WORK REQUEST.
Restate word for word the entries below, starting with the line with "(176, 235) = (483, 134): none" and continuing through the line with "(567, 240) = (677, 457): none -> red pawn". Include both of those lines and no others.

Object state comparisons
★ ★ ★ ★
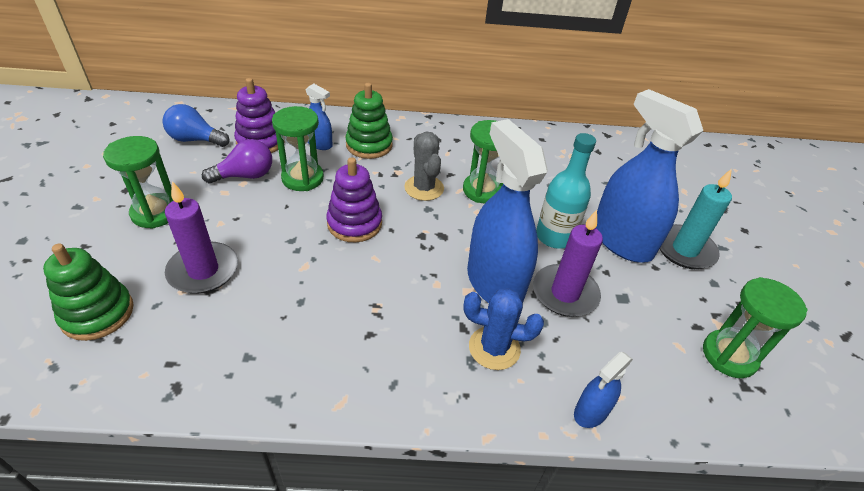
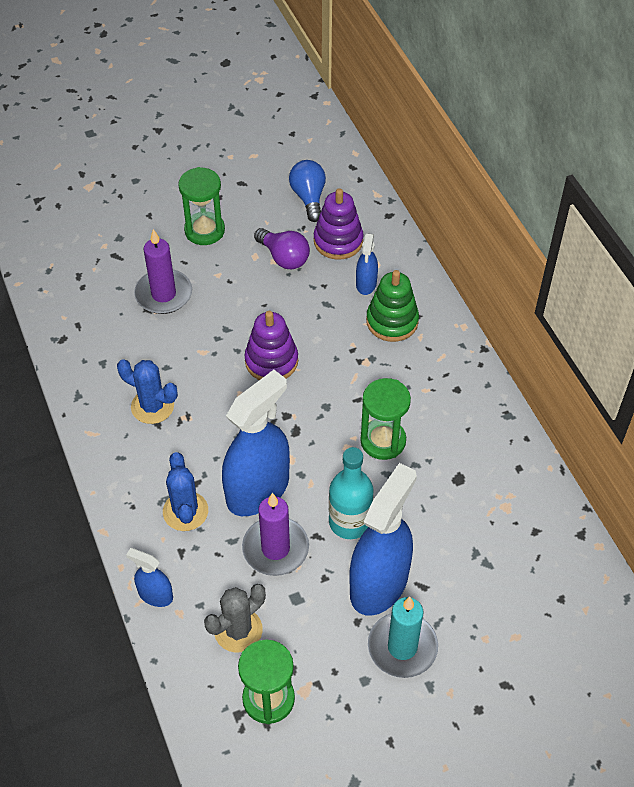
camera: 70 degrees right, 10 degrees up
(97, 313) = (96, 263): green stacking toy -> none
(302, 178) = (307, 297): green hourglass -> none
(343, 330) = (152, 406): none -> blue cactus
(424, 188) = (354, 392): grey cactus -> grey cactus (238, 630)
★ ★ ★ ★
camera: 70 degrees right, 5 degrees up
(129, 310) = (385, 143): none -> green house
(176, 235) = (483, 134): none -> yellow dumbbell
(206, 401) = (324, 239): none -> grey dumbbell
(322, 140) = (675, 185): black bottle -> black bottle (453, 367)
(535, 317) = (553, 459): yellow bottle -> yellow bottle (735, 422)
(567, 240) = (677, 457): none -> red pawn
★ ★ ★ ★
COMPLETED EXERCISE.
(176, 235) = (483, 134): none -> yellow dumbbell
(206, 401) = (324, 239): none -> grey dumbbell
(322, 140) = (675, 185): black bottle -> black bottle (453, 367)
(535, 317) = (553, 459): yellow bottle -> yellow bottle (735, 422)
(567, 240) = (677, 457): none -> red pawn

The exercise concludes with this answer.